**Source records**:
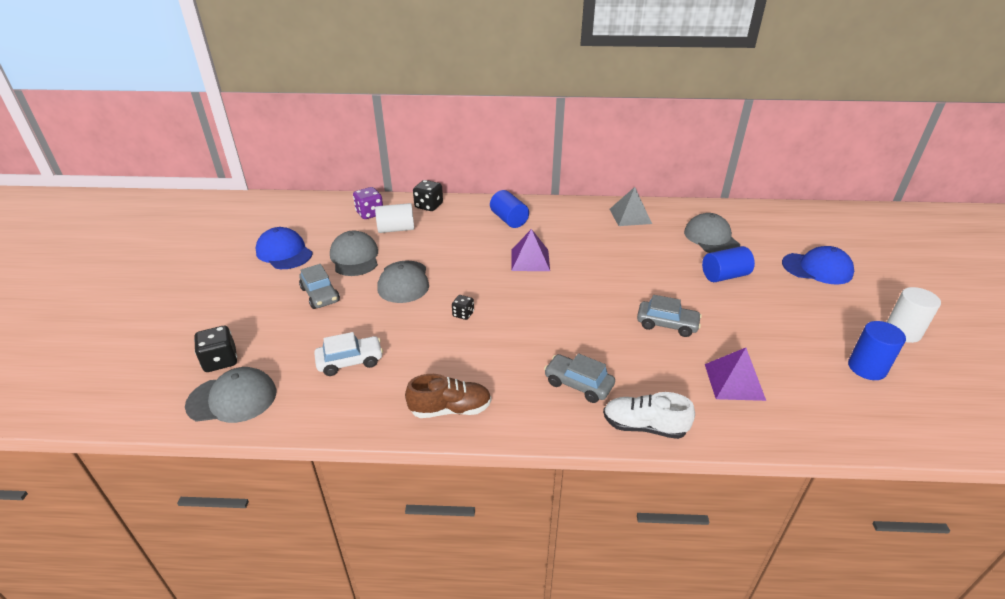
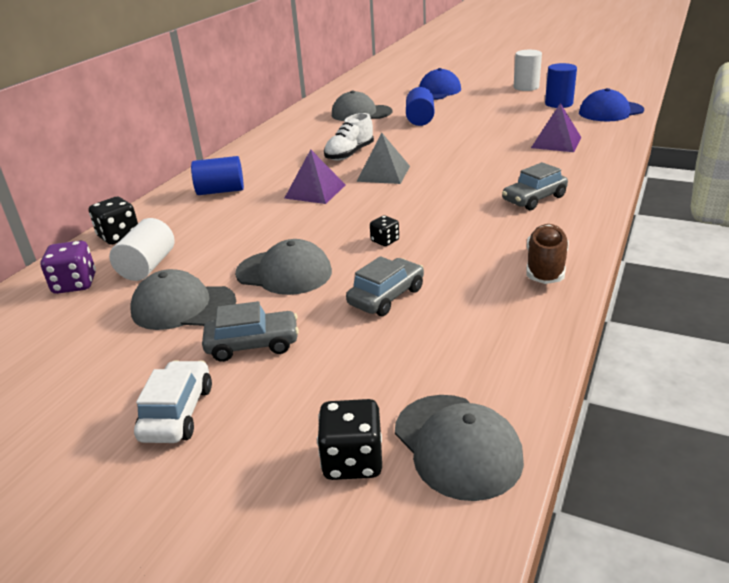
camera: 65 degrees left, 5 degrees down
grey cap [185,367,277,423] -> grey cap turned 135 degrees clockwise [395,395,524,501]
blue cap [256,227,313,269] -> blue cap moved to [579,88,644,121]
white car [314,332,383,376] -> white car moved to [134,360,212,443]
white shoe [603,392,695,439] -> white shoe moved to [324,113,374,161]
grey pyramid [610,187,652,226] -> grey pyramid moved to [356,133,410,184]
grey car [637,295,702,337] -> grey car moved to [346,256,424,316]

**Work order**:
Word for word, restate the lines running from the one containing "grey pyramid [610,187,652,226]" through the final line of the records above, and nothing besides.

**Response box**:
grey pyramid [610,187,652,226] -> grey pyramid moved to [356,133,410,184]
grey car [637,295,702,337] -> grey car moved to [346,256,424,316]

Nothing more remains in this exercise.